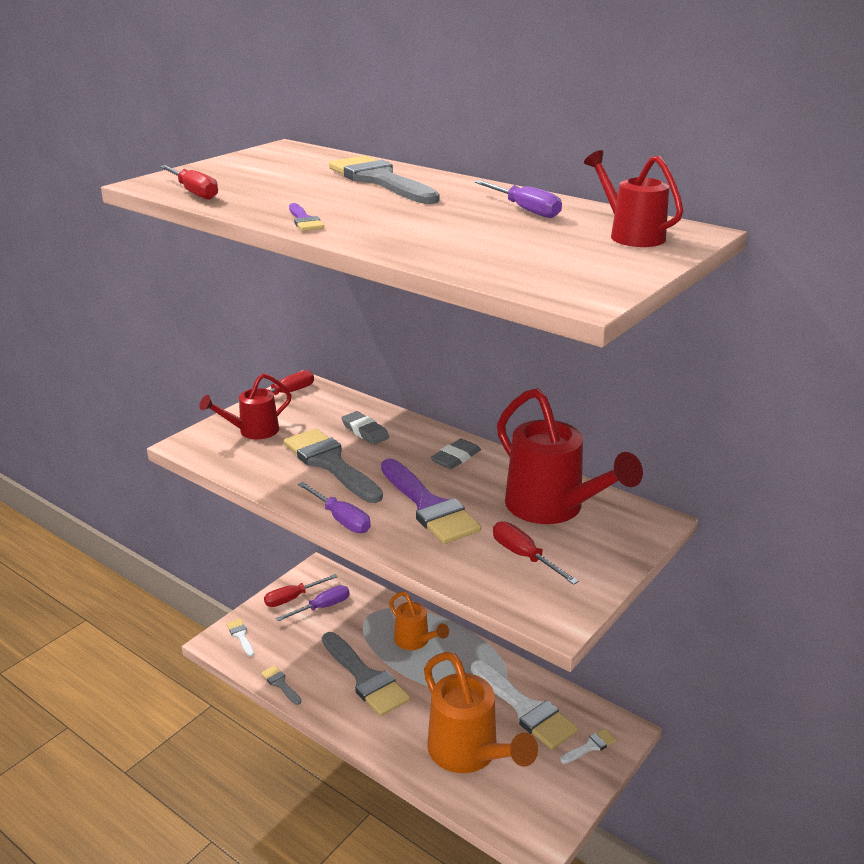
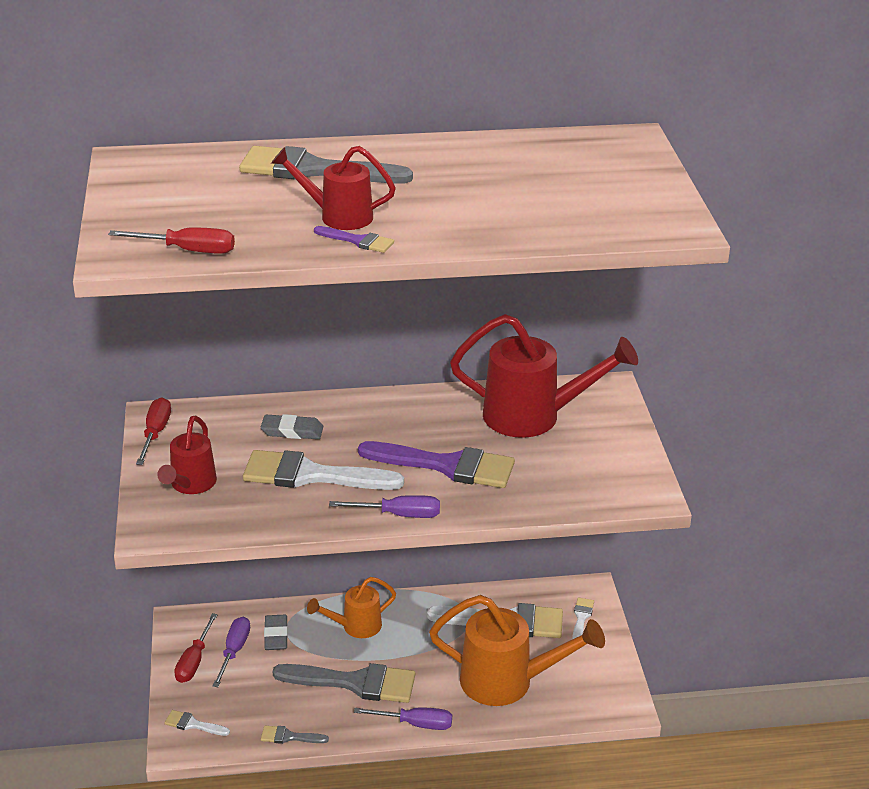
camera: 45 degrees left, 5 degrees up
grey brush [284,428,383,503] -> white brush [243,450,404,490]
orange watering can [389,591,449,650] -> orange watering can turned 150 degrees clockwise [307,577,396,638]
grey eraser [430,439,481,469] -> grey eraser moved to [264,615,288,650]
purple screwdriver [475,180,562,218] -> purple screwdriver moved to [354,707,452,730]
red screwdriver [493,521,579,585] -> none
red watering can [584,150,683,247] -> red watering can moved to [271,146,396,230]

- TASK TO COMPLETE: Leaving out the pictures, restate the listing above exactly.

- ANSWER SPACE:
camera: 45 degrees left, 5 degrees up
grey brush [284,428,383,503] -> white brush [243,450,404,490]
orange watering can [389,591,449,650] -> orange watering can turned 150 degrees clockwise [307,577,396,638]
grey eraser [430,439,481,469] -> grey eraser moved to [264,615,288,650]
purple screwdriver [475,180,562,218] -> purple screwdriver moved to [354,707,452,730]
red screwdriver [493,521,579,585] -> none
red watering can [584,150,683,247] -> red watering can moved to [271,146,396,230]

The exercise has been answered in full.